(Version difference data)
-=-=-=-=-
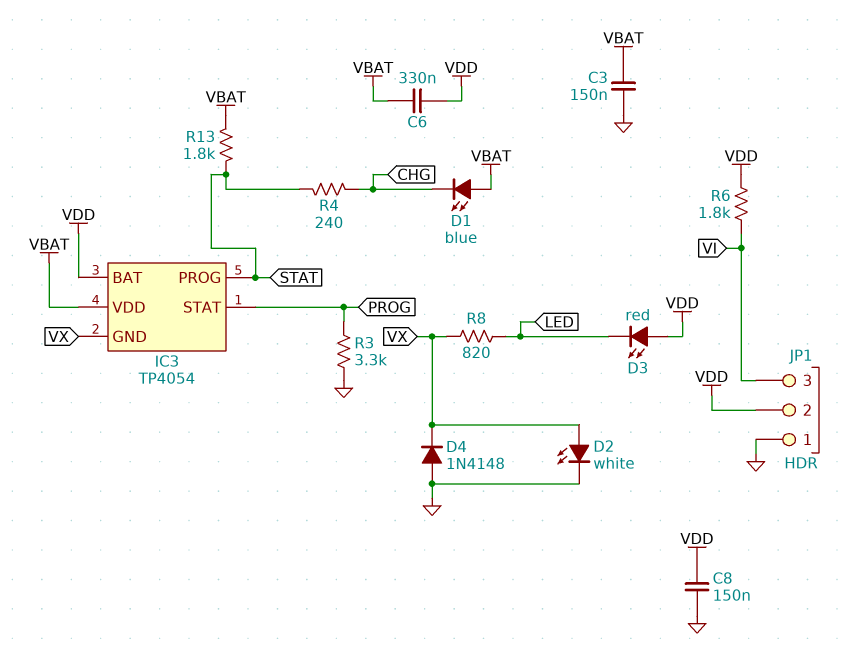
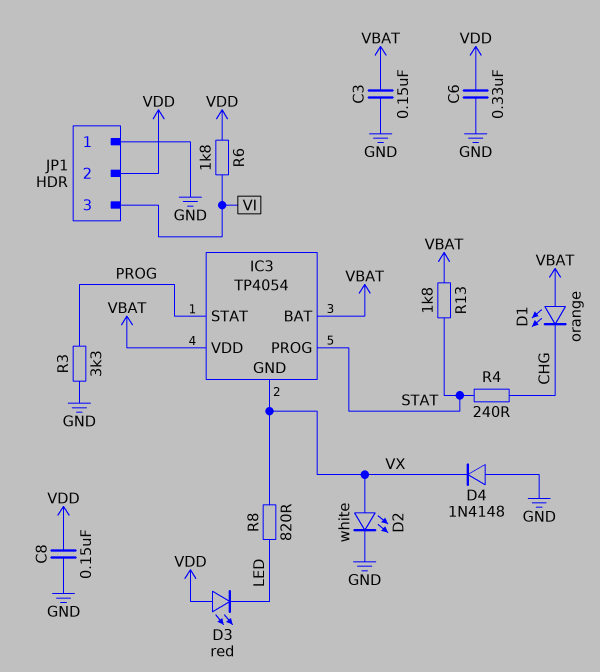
C6: 330nF (VBAT, VDD) -> 330nF (GND, VDD)
D1: LED blue (A VBAT, K CHG) -> LED orange (A VBAT, K CHG)
IC3 pin BAT: VDD -> VBAT

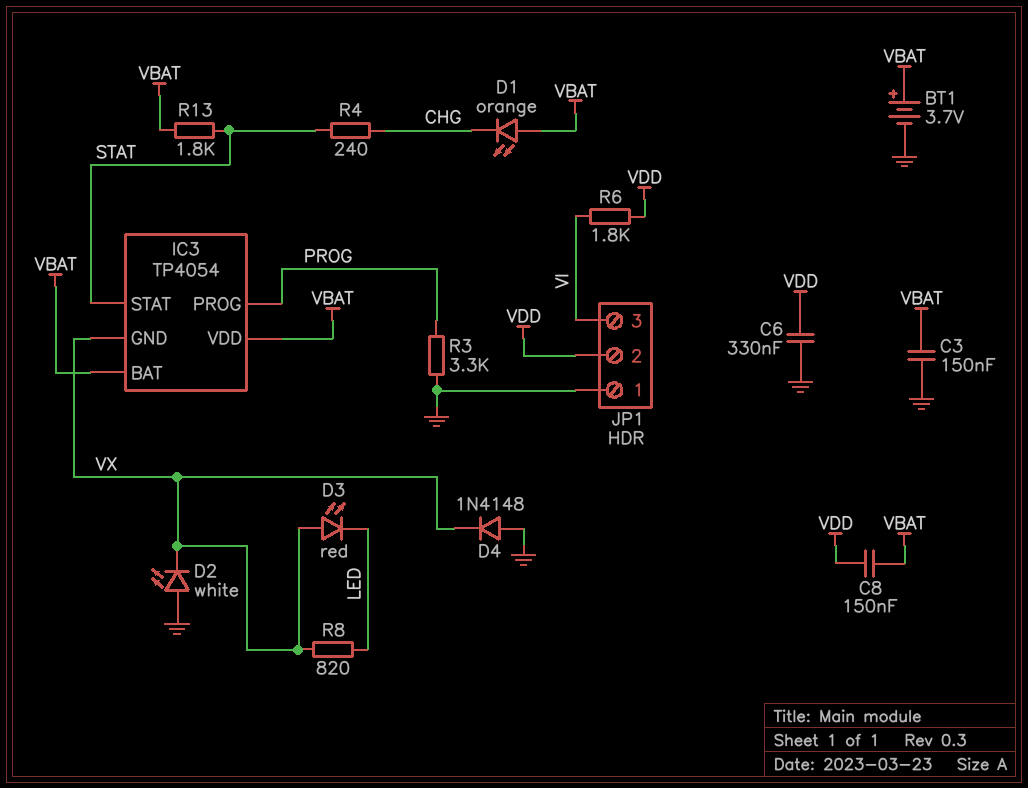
BT1: none -> 3.7V (plus VBAT, minus GND)
C8: 150nF (GND, VDD) -> 150nF (VBAT, VDD)
D2: LED white (A VX, K GND) -> LED white (A GND, K VX)
D3: LED red (A VDD, K LED) -> LED red (A VX, K LED)
IC3 pin PROG: STAT -> PROG
IC3 pin STAT: PROG -> STAT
-=-=-=-=-
What you are asked to do -> The span to print begins at the line containing "D3: LED red" and ends at the final line of the entries; print it exactly and print nothing else.

Exercise answer ->
D3: LED red (A VDD, K LED) -> LED red (A VX, K LED)
IC3 pin PROG: STAT -> PROG
IC3 pin STAT: PROG -> STAT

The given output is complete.